** Available data follows **
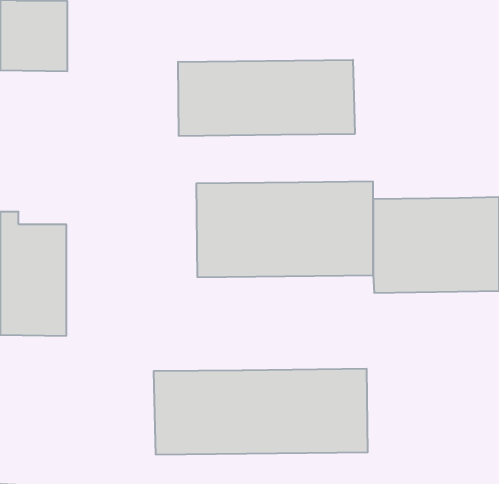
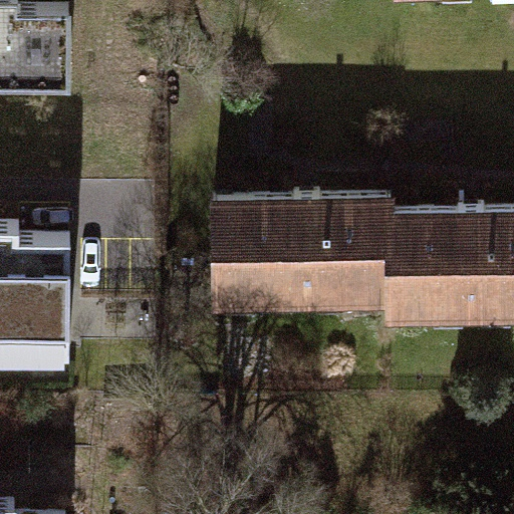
building: [178,60,355,136] -> none
building: [154,369,368,455] -> none

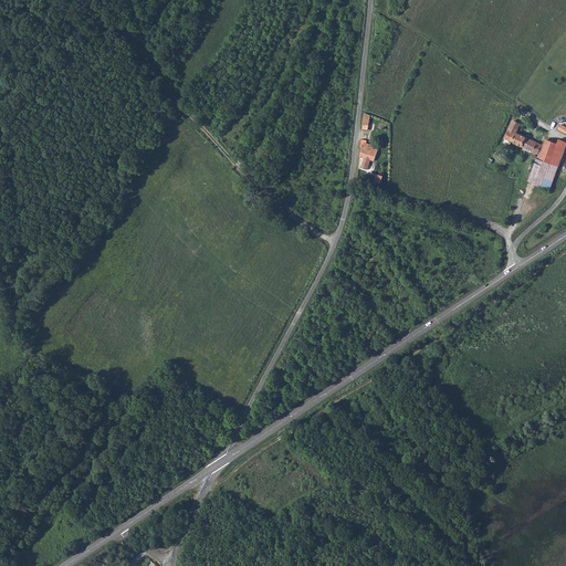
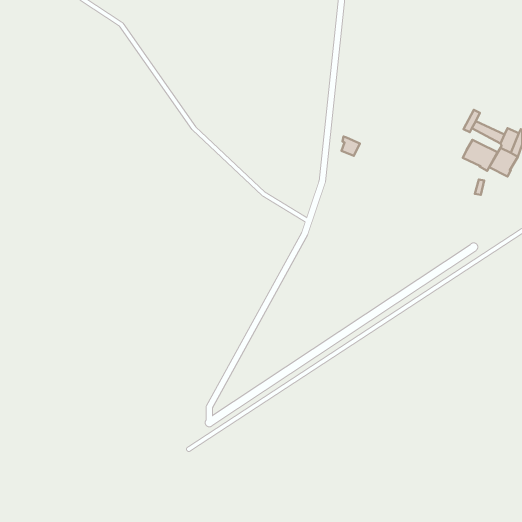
building: none -> [463,140,498,171]

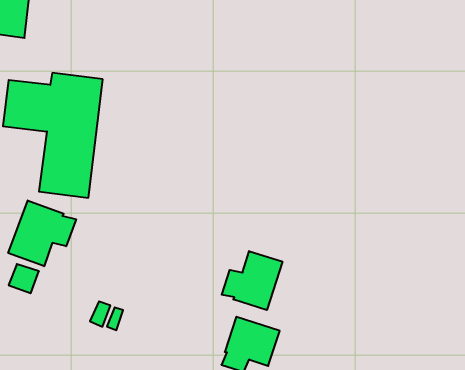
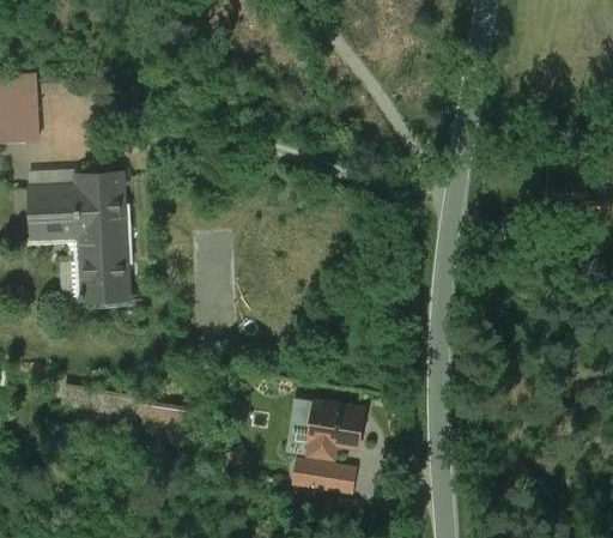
building: [8,200,76,266] -> none
building: [222,251,282,310] -> none

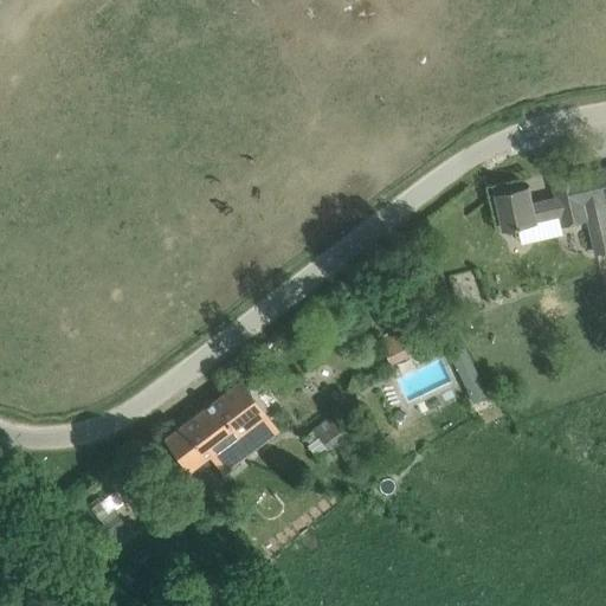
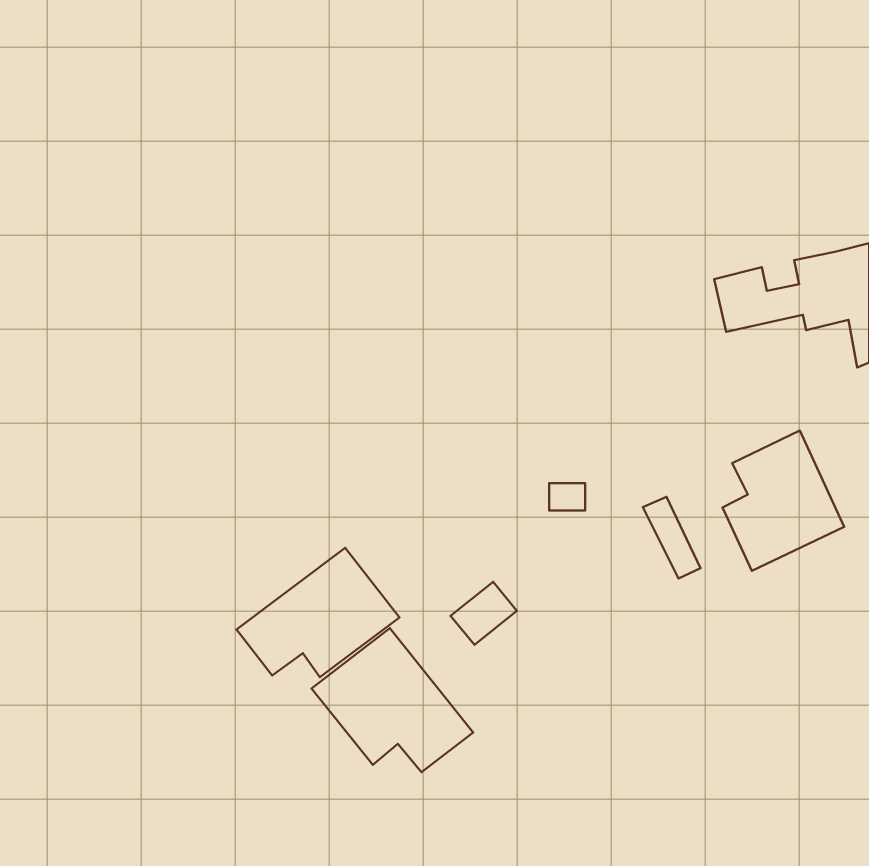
building: none -> [722,430,844,571]
building: none -> [311,628,473,772]

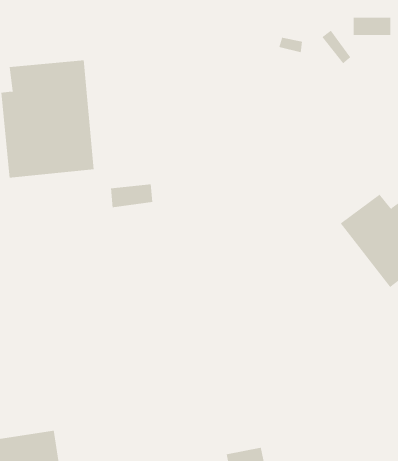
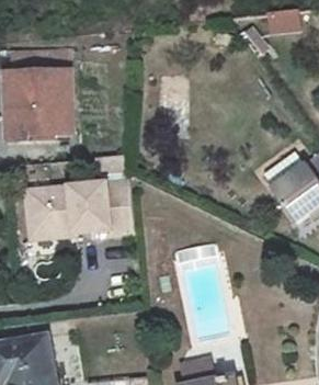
building: none -> [22,177,128,234]

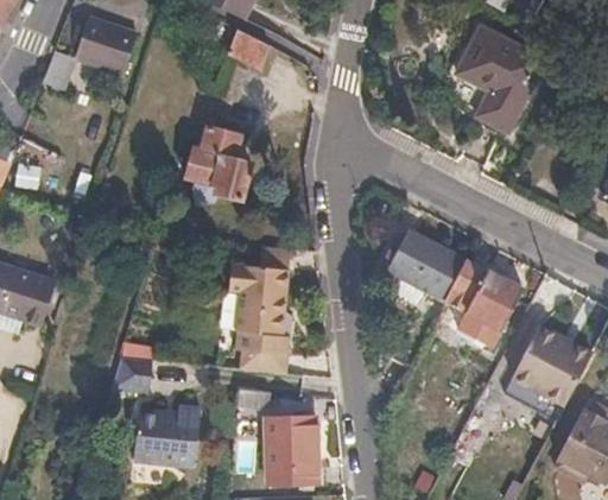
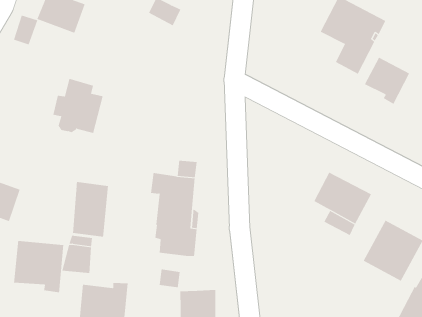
building: none -> [364,57,410,105]
building: [185,127,253,201] -> [53,78,104,134]
building: [386,230,463,297] -> none
building: none -> [72,181,108,238]
building: none -> [14,240,64,293]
** End of Available data **
● **How to complete this task**
Where does the word "none" appear in the records above? Return every line that holds it.

● **Exercise answer**
building: [178,60,355,136] -> none
building: [154,369,368,455] -> none
building: none -> [463,140,498,171]
building: [8,200,76,266] -> none
building: [222,251,282,310] -> none
building: none -> [722,430,844,571]
building: none -> [311,628,473,772]
building: none -> [22,177,128,234]
building: none -> [364,57,410,105]
building: [386,230,463,297] -> none
building: none -> [72,181,108,238]
building: none -> [14,240,64,293]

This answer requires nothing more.